▶ _Problem to solve_: Working down the material below, reproduce exactly every line from the one containing "TOF pin SCL: GP18 -> GP5" to the last line, and only those.

>>>

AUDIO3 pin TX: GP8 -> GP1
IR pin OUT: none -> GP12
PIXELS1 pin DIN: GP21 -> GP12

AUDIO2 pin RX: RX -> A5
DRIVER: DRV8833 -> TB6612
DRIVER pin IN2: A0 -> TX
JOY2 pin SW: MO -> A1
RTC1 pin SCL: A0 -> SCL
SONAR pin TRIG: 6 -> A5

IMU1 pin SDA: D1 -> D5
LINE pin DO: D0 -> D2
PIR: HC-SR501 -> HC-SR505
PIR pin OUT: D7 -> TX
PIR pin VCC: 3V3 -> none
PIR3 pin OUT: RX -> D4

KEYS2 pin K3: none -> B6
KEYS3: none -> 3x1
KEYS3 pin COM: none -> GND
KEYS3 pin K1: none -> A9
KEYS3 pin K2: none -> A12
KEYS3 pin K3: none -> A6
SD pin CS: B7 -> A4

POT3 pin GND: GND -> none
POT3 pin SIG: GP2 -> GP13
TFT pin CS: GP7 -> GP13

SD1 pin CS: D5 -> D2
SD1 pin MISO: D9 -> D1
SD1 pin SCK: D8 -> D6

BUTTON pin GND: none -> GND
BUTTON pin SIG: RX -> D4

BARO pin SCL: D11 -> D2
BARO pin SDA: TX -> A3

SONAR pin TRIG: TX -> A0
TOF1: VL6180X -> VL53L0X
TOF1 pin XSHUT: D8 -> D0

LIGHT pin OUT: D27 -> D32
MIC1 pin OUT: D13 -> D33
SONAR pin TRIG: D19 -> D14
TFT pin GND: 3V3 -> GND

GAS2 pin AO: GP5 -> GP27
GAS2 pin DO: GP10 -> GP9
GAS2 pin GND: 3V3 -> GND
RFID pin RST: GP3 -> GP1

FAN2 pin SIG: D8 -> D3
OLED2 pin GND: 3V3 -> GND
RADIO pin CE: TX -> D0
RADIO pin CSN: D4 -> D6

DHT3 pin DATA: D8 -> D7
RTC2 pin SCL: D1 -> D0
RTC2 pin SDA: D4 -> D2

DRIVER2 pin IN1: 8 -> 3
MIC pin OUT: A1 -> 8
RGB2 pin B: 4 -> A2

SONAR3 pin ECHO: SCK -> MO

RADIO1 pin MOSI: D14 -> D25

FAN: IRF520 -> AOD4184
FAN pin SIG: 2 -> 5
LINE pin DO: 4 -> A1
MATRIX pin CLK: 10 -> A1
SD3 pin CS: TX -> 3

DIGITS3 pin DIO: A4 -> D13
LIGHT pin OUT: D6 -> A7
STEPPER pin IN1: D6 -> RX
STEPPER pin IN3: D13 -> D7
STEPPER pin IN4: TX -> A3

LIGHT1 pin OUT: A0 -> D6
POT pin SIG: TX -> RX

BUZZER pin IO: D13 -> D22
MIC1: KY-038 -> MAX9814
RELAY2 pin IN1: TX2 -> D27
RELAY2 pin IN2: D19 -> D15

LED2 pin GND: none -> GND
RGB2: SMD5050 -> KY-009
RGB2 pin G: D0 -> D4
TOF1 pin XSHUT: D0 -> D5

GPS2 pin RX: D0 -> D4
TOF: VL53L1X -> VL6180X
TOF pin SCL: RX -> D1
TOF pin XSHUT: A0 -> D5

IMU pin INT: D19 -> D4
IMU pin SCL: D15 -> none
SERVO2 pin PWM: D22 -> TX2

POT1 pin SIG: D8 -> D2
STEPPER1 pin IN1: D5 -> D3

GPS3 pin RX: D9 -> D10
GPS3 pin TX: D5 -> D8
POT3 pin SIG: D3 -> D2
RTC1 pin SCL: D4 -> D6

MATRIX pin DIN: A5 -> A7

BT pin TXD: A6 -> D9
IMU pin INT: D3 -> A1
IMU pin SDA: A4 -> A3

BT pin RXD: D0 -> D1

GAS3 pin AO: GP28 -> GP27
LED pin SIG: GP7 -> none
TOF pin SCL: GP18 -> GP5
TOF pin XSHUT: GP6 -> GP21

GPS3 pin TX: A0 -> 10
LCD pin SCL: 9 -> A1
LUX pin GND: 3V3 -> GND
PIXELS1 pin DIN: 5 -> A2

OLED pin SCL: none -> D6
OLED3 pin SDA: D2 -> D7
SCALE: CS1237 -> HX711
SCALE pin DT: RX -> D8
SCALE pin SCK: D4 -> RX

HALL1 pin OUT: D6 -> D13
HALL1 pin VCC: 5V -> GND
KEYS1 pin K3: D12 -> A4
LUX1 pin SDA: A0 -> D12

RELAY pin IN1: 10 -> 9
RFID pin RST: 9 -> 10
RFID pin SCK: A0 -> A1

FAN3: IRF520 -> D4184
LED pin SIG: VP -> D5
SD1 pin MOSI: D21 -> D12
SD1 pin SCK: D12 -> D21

<<<

▶ _Answer below_:
TOF pin SCL: GP18 -> GP5
TOF pin XSHUT: GP6 -> GP21

GPS3 pin TX: A0 -> 10
LCD pin SCL: 9 -> A1
LUX pin GND: 3V3 -> GND
PIXELS1 pin DIN: 5 -> A2

OLED pin SCL: none -> D6
OLED3 pin SDA: D2 -> D7
SCALE: CS1237 -> HX711
SCALE pin DT: RX -> D8
SCALE pin SCK: D4 -> RX

HALL1 pin OUT: D6 -> D13
HALL1 pin VCC: 5V -> GND
KEYS1 pin K3: D12 -> A4
LUX1 pin SDA: A0 -> D12

RELAY pin IN1: 10 -> 9
RFID pin RST: 9 -> 10
RFID pin SCK: A0 -> A1

FAN3: IRF520 -> D4184
LED pin SIG: VP -> D5
SD1 pin MOSI: D21 -> D12
SD1 pin SCK: D12 -> D21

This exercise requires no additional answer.